**Task data:**
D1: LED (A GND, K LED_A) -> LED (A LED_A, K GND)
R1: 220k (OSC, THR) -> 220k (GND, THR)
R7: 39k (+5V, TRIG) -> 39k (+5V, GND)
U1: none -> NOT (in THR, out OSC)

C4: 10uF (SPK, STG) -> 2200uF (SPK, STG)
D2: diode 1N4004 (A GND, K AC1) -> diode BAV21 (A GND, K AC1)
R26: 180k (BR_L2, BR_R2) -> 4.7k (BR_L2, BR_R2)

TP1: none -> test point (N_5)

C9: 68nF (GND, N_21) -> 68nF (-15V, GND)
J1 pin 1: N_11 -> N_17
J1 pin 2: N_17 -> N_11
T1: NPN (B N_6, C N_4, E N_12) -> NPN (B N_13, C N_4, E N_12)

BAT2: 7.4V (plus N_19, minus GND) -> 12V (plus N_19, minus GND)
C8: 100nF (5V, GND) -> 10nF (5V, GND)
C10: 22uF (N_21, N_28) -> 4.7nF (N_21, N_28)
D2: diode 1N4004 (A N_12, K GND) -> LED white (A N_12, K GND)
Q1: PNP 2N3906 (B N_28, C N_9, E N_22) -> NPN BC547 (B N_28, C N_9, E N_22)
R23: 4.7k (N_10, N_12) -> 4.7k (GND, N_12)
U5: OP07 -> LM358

**Work order:**
The string "diode" may occur on several lines of the listing; state how many such lines there are, giving the number only.

**Response box:**
2